• Directions for this task: Using only the entries below, output the lines starting at the one containing "The trofeo (morado)" and ending at the one containing "The cámara (azul)", exactly and inclusive of both, omitting the pictures.

• Excerpted records:
# # # # #

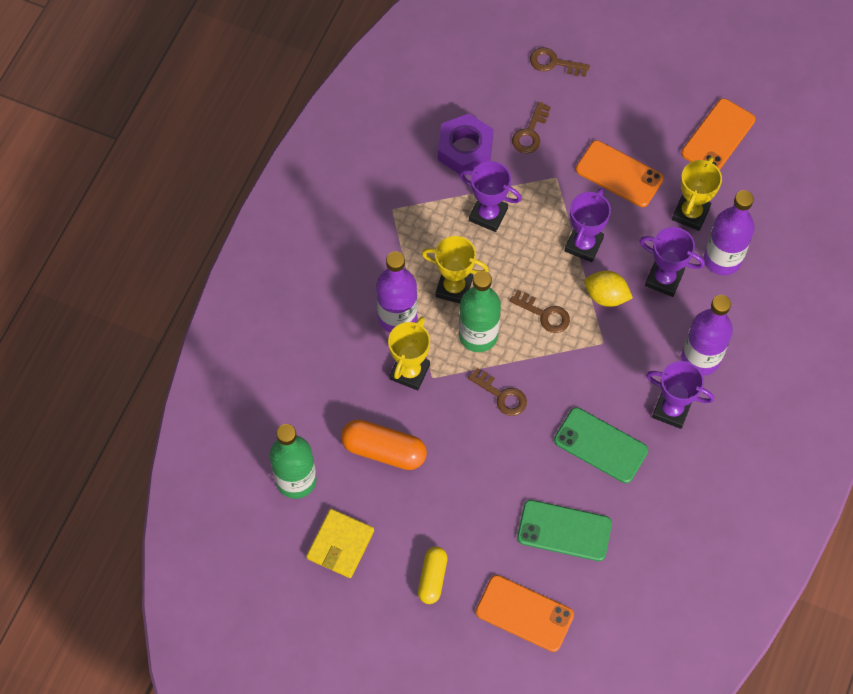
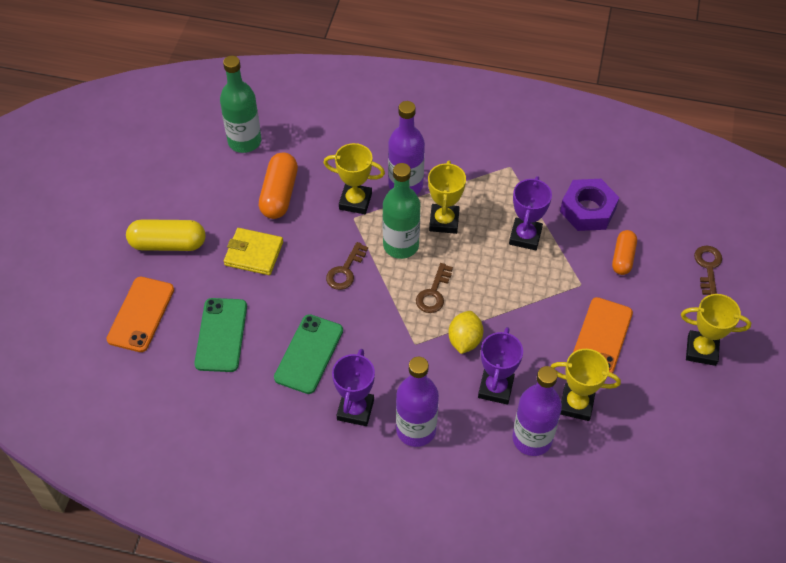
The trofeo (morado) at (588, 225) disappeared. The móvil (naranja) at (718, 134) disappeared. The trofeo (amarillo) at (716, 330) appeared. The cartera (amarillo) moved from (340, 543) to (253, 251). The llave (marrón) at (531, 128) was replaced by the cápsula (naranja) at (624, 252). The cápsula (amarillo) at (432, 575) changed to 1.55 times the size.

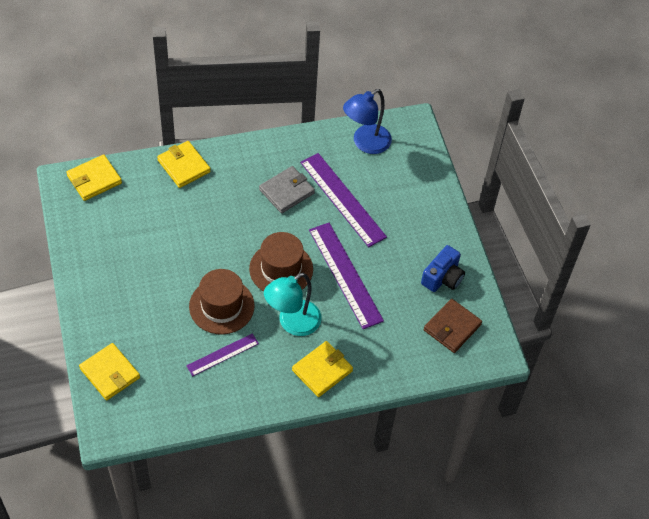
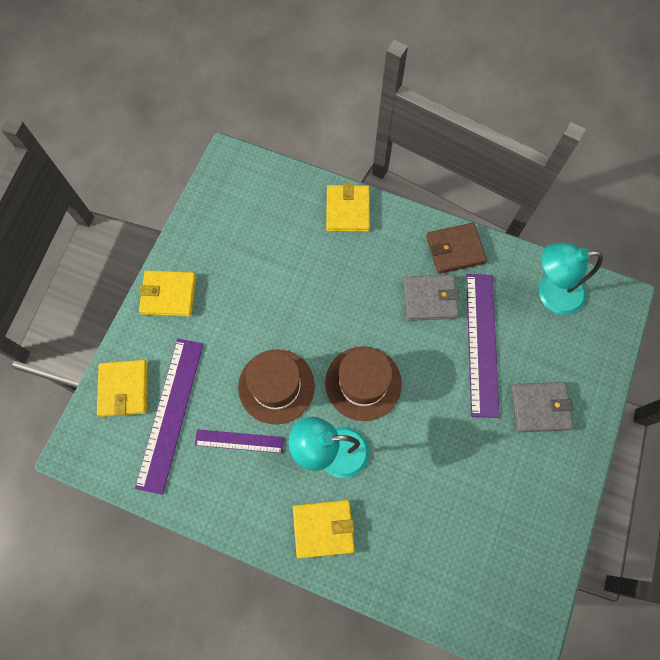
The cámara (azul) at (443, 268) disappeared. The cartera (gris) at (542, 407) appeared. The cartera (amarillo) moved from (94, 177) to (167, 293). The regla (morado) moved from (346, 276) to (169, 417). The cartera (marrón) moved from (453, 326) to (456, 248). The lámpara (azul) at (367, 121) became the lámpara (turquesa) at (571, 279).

# # # # #

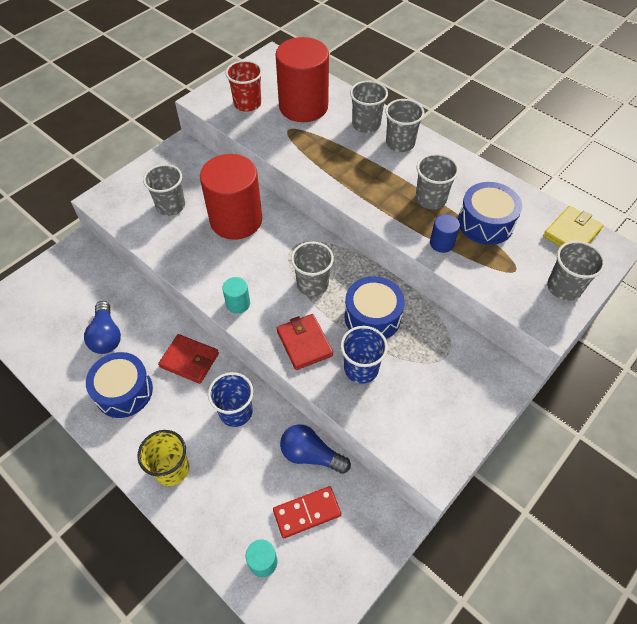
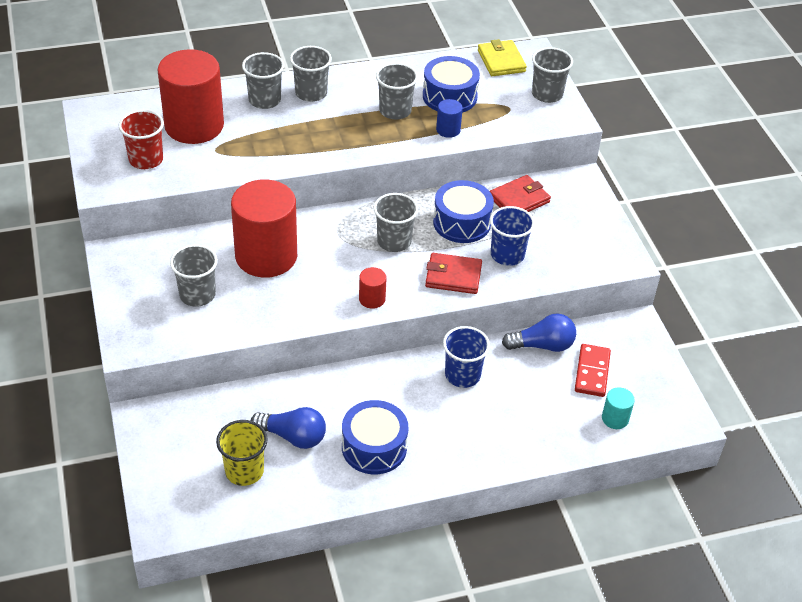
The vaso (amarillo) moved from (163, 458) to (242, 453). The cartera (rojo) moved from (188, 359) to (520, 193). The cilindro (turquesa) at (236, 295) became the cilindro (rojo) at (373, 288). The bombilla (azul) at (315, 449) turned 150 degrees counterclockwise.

# # # # #

• Solution to the exercise:
The trofeo (morado) at (588, 225) disappeared. The móvil (naranja) at (718, 134) disappeared. The trofeo (amarillo) at (716, 330) appeared. The cartera (amarillo) moved from (340, 543) to (253, 251). The llave (marrón) at (531, 128) was replaced by the cápsula (naranja) at (624, 252). The cápsula (amarillo) at (432, 575) changed to 1.55 times the size.

The cámara (azul) at (443, 268) disappeared. The cartera (gris) at (542, 407) appeared. The cartera (amarillo) moved from (94, 177) to (167, 293). The regla (morado) moved from (346, 276) to (169, 417). The cartera (marrón) moved from (453, 326) to (456, 248). The lámpara (azul) at (367, 121) became the lámpara (turquesa) at (571, 279).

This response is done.